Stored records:
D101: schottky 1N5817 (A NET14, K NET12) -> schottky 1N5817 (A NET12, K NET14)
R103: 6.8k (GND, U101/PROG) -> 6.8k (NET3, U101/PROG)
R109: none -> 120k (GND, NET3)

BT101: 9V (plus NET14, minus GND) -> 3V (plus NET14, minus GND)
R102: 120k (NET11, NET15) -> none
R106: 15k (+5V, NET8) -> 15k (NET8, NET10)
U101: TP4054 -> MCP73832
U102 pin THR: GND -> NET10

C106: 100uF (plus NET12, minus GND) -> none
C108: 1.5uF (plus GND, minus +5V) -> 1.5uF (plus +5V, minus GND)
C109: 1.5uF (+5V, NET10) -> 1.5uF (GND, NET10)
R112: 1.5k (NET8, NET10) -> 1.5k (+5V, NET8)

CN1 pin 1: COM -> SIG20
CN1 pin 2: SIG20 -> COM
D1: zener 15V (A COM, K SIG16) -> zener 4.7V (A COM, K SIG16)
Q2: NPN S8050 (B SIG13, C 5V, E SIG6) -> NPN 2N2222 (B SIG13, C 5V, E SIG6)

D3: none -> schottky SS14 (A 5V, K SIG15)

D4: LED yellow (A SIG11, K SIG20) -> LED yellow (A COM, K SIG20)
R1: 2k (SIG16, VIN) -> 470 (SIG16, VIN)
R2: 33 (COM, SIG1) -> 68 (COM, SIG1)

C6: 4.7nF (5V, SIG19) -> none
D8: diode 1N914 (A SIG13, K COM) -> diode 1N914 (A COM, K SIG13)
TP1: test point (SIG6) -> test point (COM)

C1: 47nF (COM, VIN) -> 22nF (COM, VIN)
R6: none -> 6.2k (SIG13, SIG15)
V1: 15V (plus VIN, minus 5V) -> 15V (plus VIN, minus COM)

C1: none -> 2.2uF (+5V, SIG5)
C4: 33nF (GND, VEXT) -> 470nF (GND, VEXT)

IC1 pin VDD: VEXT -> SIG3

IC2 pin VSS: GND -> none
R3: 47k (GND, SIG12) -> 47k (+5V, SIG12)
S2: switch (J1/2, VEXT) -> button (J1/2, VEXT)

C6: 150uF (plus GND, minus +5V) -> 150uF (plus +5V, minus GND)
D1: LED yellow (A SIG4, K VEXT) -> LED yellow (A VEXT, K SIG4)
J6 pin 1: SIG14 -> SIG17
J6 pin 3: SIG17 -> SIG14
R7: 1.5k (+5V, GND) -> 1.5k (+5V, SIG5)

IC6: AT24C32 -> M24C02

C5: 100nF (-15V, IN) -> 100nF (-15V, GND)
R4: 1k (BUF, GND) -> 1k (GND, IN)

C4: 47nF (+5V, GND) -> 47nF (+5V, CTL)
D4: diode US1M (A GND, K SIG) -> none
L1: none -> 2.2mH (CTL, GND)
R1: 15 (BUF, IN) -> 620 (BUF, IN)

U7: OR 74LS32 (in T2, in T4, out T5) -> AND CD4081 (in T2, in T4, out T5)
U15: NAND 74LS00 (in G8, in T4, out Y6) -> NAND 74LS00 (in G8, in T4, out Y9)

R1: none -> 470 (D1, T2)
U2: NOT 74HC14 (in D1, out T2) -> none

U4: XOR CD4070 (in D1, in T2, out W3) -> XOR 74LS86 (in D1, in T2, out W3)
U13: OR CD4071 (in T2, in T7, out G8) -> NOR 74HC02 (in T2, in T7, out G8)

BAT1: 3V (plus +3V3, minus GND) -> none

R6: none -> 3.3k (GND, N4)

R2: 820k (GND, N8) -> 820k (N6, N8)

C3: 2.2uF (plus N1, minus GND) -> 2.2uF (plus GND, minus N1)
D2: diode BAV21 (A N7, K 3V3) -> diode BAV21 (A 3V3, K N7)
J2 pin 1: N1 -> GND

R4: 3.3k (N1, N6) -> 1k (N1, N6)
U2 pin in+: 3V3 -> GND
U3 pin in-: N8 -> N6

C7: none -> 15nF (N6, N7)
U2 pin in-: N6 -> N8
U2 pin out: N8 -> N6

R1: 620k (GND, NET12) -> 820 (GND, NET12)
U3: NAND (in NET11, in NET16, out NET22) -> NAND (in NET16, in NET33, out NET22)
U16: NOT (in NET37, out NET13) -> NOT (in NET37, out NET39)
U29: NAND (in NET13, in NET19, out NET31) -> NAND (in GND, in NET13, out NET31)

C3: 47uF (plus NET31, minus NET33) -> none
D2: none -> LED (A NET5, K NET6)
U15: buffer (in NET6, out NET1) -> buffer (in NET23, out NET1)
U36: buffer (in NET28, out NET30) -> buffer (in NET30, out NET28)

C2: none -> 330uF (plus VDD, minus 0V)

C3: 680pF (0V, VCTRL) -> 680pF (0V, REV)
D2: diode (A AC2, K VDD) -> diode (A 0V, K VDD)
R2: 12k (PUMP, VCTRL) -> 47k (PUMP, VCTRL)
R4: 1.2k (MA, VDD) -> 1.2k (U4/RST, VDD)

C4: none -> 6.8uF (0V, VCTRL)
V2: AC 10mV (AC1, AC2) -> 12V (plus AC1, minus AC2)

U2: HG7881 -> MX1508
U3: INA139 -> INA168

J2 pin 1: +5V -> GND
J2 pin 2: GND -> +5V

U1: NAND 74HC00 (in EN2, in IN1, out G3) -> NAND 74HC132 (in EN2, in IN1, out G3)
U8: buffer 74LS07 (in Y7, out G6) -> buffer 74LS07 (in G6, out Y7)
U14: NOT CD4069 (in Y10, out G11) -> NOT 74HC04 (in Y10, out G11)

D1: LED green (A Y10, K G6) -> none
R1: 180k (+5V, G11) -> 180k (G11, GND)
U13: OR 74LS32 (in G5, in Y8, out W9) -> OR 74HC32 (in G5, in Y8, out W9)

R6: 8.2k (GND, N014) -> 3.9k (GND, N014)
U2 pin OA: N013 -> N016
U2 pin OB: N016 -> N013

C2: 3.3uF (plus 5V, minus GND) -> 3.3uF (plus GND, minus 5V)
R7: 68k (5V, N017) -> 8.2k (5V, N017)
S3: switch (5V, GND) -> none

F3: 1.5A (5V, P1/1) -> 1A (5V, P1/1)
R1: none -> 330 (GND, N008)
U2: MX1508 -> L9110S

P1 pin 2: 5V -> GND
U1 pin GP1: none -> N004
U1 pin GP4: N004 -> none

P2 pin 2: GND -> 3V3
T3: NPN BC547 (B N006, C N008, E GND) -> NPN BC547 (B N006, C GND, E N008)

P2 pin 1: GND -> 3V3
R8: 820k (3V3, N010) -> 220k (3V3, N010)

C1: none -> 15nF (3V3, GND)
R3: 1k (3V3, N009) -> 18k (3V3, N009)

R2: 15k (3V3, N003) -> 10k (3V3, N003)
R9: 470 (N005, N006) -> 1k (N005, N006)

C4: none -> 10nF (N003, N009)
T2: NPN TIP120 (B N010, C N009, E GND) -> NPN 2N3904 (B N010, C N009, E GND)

**Exercise**
Repeat the records above exactly as they appear.

**Task solution**
D101: schottky 1N5817 (A NET14, K NET12) -> schottky 1N5817 (A NET12, K NET14)
R103: 6.8k (GND, U101/PROG) -> 6.8k (NET3, U101/PROG)
R109: none -> 120k (GND, NET3)

BT101: 9V (plus NET14, minus GND) -> 3V (plus NET14, minus GND)
R102: 120k (NET11, NET15) -> none
R106: 15k (+5V, NET8) -> 15k (NET8, NET10)
U101: TP4054 -> MCP73832
U102 pin THR: GND -> NET10

C106: 100uF (plus NET12, minus GND) -> none
C108: 1.5uF (plus GND, minus +5V) -> 1.5uF (plus +5V, minus GND)
C109: 1.5uF (+5V, NET10) -> 1.5uF (GND, NET10)
R112: 1.5k (NET8, NET10) -> 1.5k (+5V, NET8)

CN1 pin 1: COM -> SIG20
CN1 pin 2: SIG20 -> COM
D1: zener 15V (A COM, K SIG16) -> zener 4.7V (A COM, K SIG16)
Q2: NPN S8050 (B SIG13, C 5V, E SIG6) -> NPN 2N2222 (B SIG13, C 5V, E SIG6)

D3: none -> schottky SS14 (A 5V, K SIG15)

D4: LED yellow (A SIG11, K SIG20) -> LED yellow (A COM, K SIG20)
R1: 2k (SIG16, VIN) -> 470 (SIG16, VIN)
R2: 33 (COM, SIG1) -> 68 (COM, SIG1)

C6: 4.7nF (5V, SIG19) -> none
D8: diode 1N914 (A SIG13, K COM) -> diode 1N914 (A COM, K SIG13)
TP1: test point (SIG6) -> test point (COM)

C1: 47nF (COM, VIN) -> 22nF (COM, VIN)
R6: none -> 6.2k (SIG13, SIG15)
V1: 15V (plus VIN, minus 5V) -> 15V (plus VIN, minus COM)

C1: none -> 2.2uF (+5V, SIG5)
C4: 33nF (GND, VEXT) -> 470nF (GND, VEXT)

IC1 pin VDD: VEXT -> SIG3

IC2 pin VSS: GND -> none
R3: 47k (GND, SIG12) -> 47k (+5V, SIG12)
S2: switch (J1/2, VEXT) -> button (J1/2, VEXT)

C6: 150uF (plus GND, minus +5V) -> 150uF (plus +5V, minus GND)
D1: LED yellow (A SIG4, K VEXT) -> LED yellow (A VEXT, K SIG4)
J6 pin 1: SIG14 -> SIG17
J6 pin 3: SIG17 -> SIG14
R7: 1.5k (+5V, GND) -> 1.5k (+5V, SIG5)

IC6: AT24C32 -> M24C02

C5: 100nF (-15V, IN) -> 100nF (-15V, GND)
R4: 1k (BUF, GND) -> 1k (GND, IN)

C4: 47nF (+5V, GND) -> 47nF (+5V, CTL)
D4: diode US1M (A GND, K SIG) -> none
L1: none -> 2.2mH (CTL, GND)
R1: 15 (BUF, IN) -> 620 (BUF, IN)

U7: OR 74LS32 (in T2, in T4, out T5) -> AND CD4081 (in T2, in T4, out T5)
U15: NAND 74LS00 (in G8, in T4, out Y6) -> NAND 74LS00 (in G8, in T4, out Y9)

R1: none -> 470 (D1, T2)
U2: NOT 74HC14 (in D1, out T2) -> none

U4: XOR CD4070 (in D1, in T2, out W3) -> XOR 74LS86 (in D1, in T2, out W3)
U13: OR CD4071 (in T2, in T7, out G8) -> NOR 74HC02 (in T2, in T7, out G8)

BAT1: 3V (plus +3V3, minus GND) -> none

R6: none -> 3.3k (GND, N4)

R2: 820k (GND, N8) -> 820k (N6, N8)

C3: 2.2uF (plus N1, minus GND) -> 2.2uF (plus GND, minus N1)
D2: diode BAV21 (A N7, K 3V3) -> diode BAV21 (A 3V3, K N7)
J2 pin 1: N1 -> GND

R4: 3.3k (N1, N6) -> 1k (N1, N6)
U2 pin in+: 3V3 -> GND
U3 pin in-: N8 -> N6

C7: none -> 15nF (N6, N7)
U2 pin in-: N6 -> N8
U2 pin out: N8 -> N6

R1: 620k (GND, NET12) -> 820 (GND, NET12)
U3: NAND (in NET11, in NET16, out NET22) -> NAND (in NET16, in NET33, out NET22)
U16: NOT (in NET37, out NET13) -> NOT (in NET37, out NET39)
U29: NAND (in NET13, in NET19, out NET31) -> NAND (in GND, in NET13, out NET31)

C3: 47uF (plus NET31, minus NET33) -> none
D2: none -> LED (A NET5, K NET6)
U15: buffer (in NET6, out NET1) -> buffer (in NET23, out NET1)
U36: buffer (in NET28, out NET30) -> buffer (in NET30, out NET28)

C2: none -> 330uF (plus VDD, minus 0V)

C3: 680pF (0V, VCTRL) -> 680pF (0V, REV)
D2: diode (A AC2, K VDD) -> diode (A 0V, K VDD)
R2: 12k (PUMP, VCTRL) -> 47k (PUMP, VCTRL)
R4: 1.2k (MA, VDD) -> 1.2k (U4/RST, VDD)

C4: none -> 6.8uF (0V, VCTRL)
V2: AC 10mV (AC1, AC2) -> 12V (plus AC1, minus AC2)

U2: HG7881 -> MX1508
U3: INA139 -> INA168

J2 pin 1: +5V -> GND
J2 pin 2: GND -> +5V

U1: NAND 74HC00 (in EN2, in IN1, out G3) -> NAND 74HC132 (in EN2, in IN1, out G3)
U8: buffer 74LS07 (in Y7, out G6) -> buffer 74LS07 (in G6, out Y7)
U14: NOT CD4069 (in Y10, out G11) -> NOT 74HC04 (in Y10, out G11)

D1: LED green (A Y10, K G6) -> none
R1: 180k (+5V, G11) -> 180k (G11, GND)
U13: OR 74LS32 (in G5, in Y8, out W9) -> OR 74HC32 (in G5, in Y8, out W9)

R6: 8.2k (GND, N014) -> 3.9k (GND, N014)
U2 pin OA: N013 -> N016
U2 pin OB: N016 -> N013

C2: 3.3uF (plus 5V, minus GND) -> 3.3uF (plus GND, minus 5V)
R7: 68k (5V, N017) -> 8.2k (5V, N017)
S3: switch (5V, GND) -> none

F3: 1.5A (5V, P1/1) -> 1A (5V, P1/1)
R1: none -> 330 (GND, N008)
U2: MX1508 -> L9110S

P1 pin 2: 5V -> GND
U1 pin GP1: none -> N004
U1 pin GP4: N004 -> none

P2 pin 2: GND -> 3V3
T3: NPN BC547 (B N006, C N008, E GND) -> NPN BC547 (B N006, C GND, E N008)

P2 pin 1: GND -> 3V3
R8: 820k (3V3, N010) -> 220k (3V3, N010)

C1: none -> 15nF (3V3, GND)
R3: 1k (3V3, N009) -> 18k (3V3, N009)

R2: 15k (3V3, N003) -> 10k (3V3, N003)
R9: 470 (N005, N006) -> 1k (N005, N006)

C4: none -> 10nF (N003, N009)
T2: NPN TIP120 (B N010, C N009, E GND) -> NPN 2N3904 (B N010, C N009, E GND)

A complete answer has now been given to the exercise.